Data extracted from a collection:
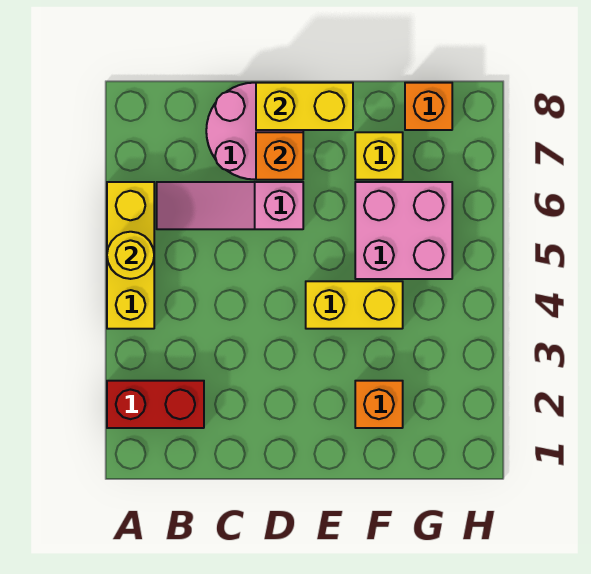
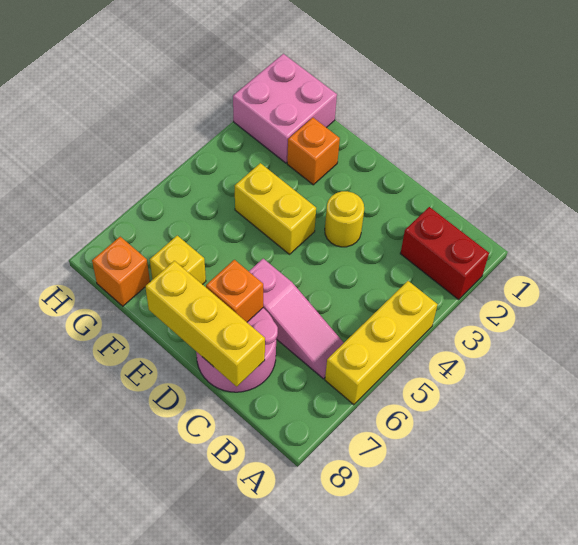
yellow round brick A5 level 2 -> yellow round brick D3 level 1
yellow brick D8:E8 level 2 -> yellow brick C8:E8 level 2
pink brick F5:G6 level 1 -> pink brick G1:H2 level 1

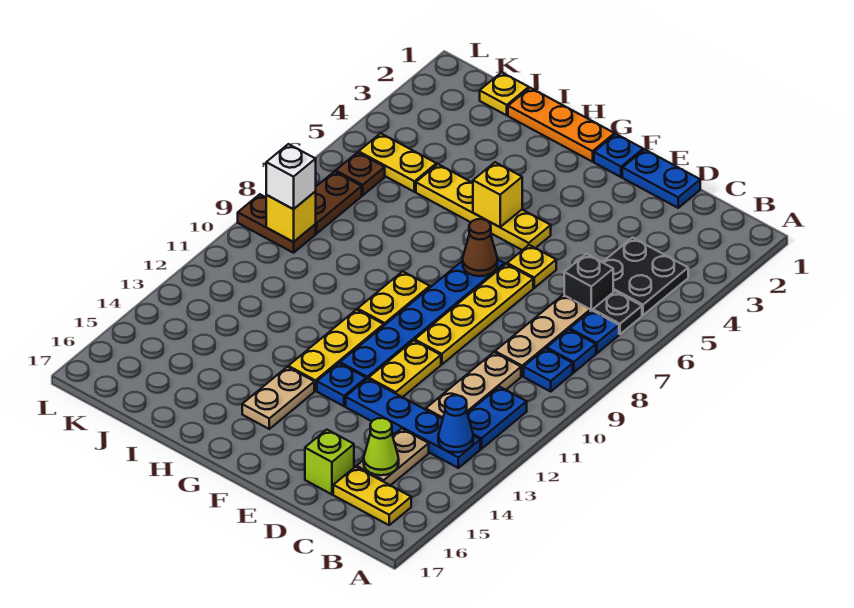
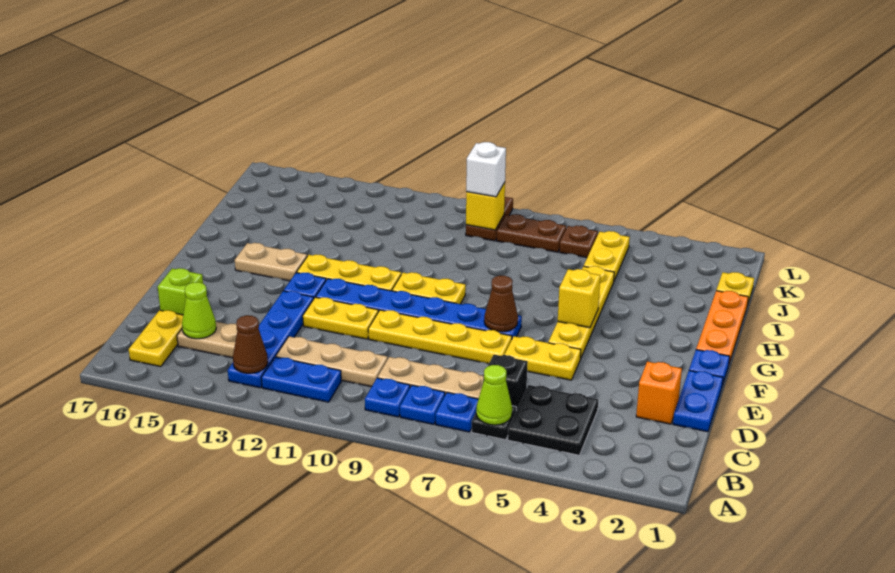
none -> lime cone B6 level 2
blue cone B13 level 2 -> brown cone B13 level 2
none -> orange brick D2 level 1
yellow plate E6 level 1 -> yellow plate E5:E6 level 1

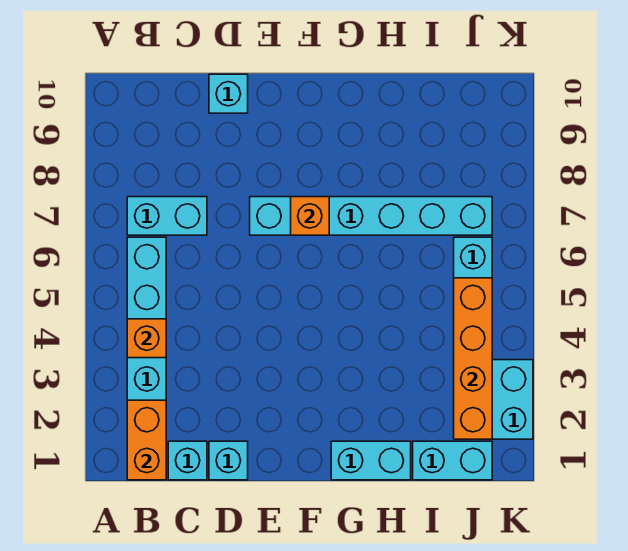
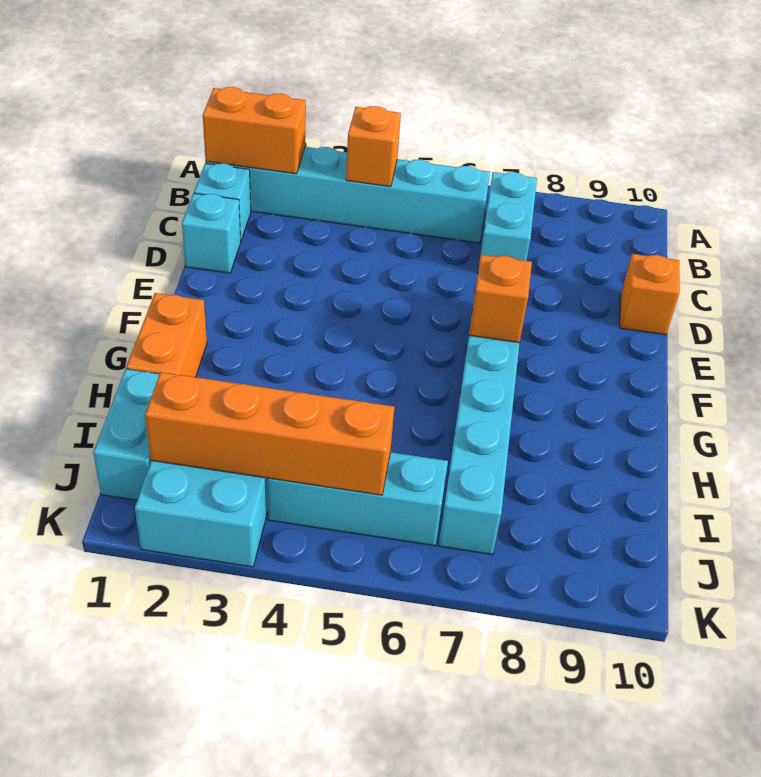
cyan brick D10 level 1 -> orange brick D10 level 1
cyan brick G1:H1 level 1 -> orange brick G1:H1 level 1

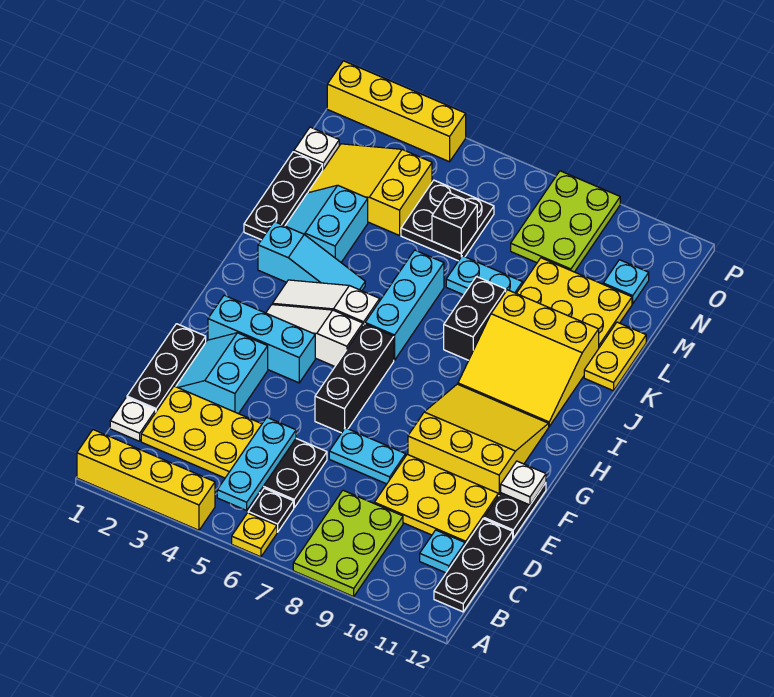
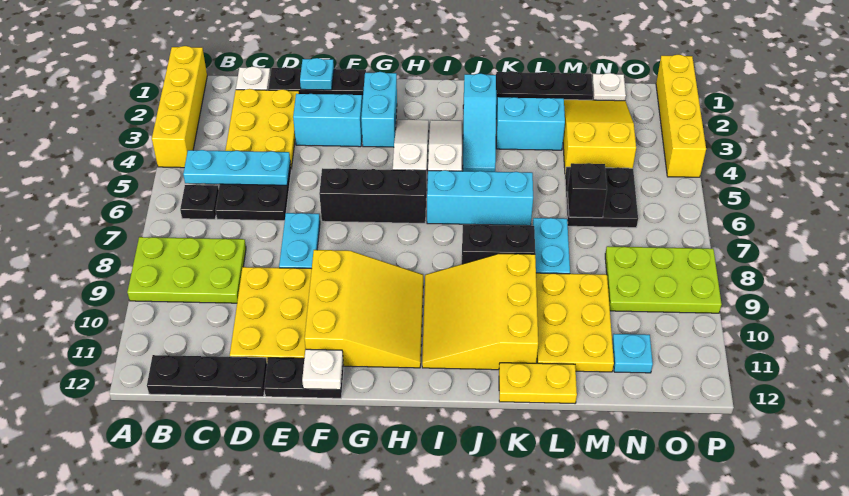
yellow plate A6 level 1 -> none
cyan plate C11 level 1 -> cyan plate E1 level 2
cyan brick G2:G4 level 1 -> cyan brick G2:G3 level 1

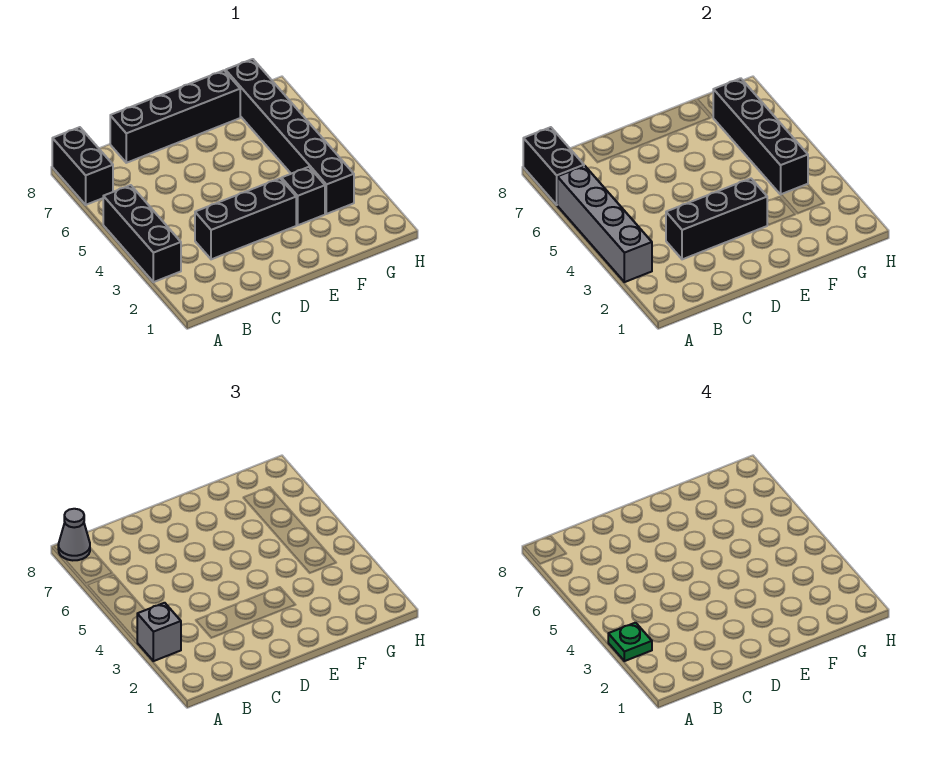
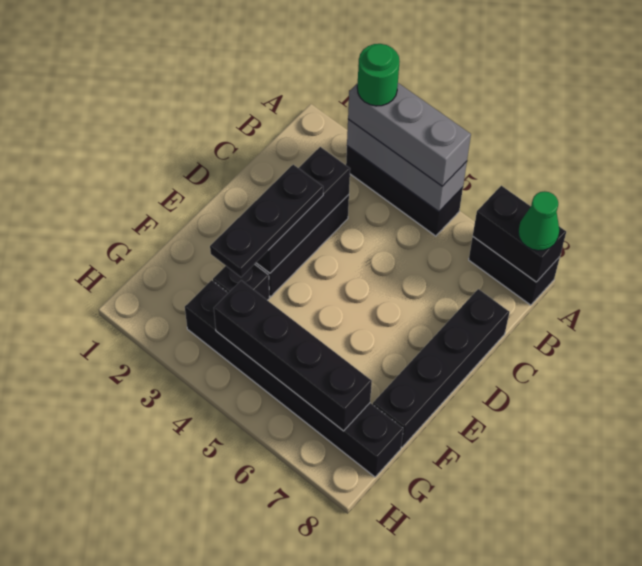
grey brick A3:A6 level 2 -> grey brick A3:A5 level 2
grey brick A3 level 3 -> grey brick A3:A5 level 3
green plate A3 level 4 -> green round brick A3 level 4
grey cone A8 level 3 -> green cone A8 level 3
none -> black plate D3:F3 level 3

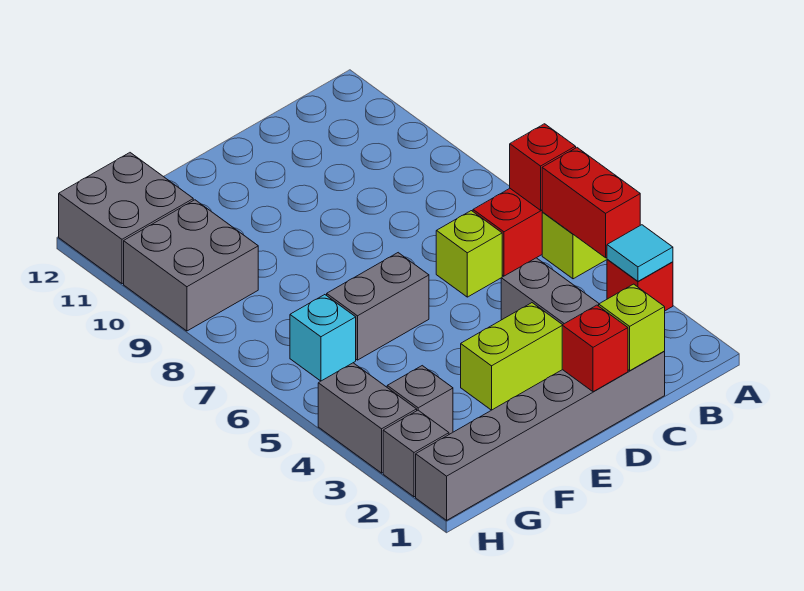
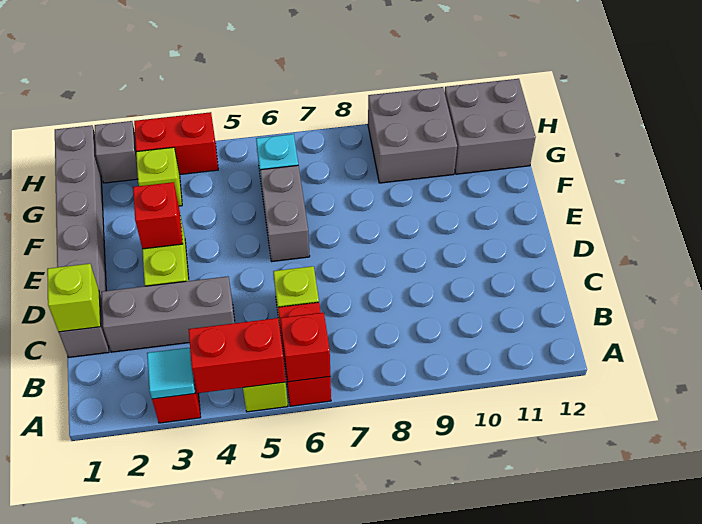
red brick D1 level 2 -> red brick E3 level 2
grey brick G3 level 1 -> lime brick G3 level 1
grey brick H3:H4 level 1 -> red brick H3:H4 level 1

__WHAT TO DO__
Retrieve every line above holding the word "orange".

__YOUR RESPONSE__
none -> orange brick D2 level 1
cyan brick D10 level 1 -> orange brick D10 level 1
cyan brick G1:H1 level 1 -> orange brick G1:H1 level 1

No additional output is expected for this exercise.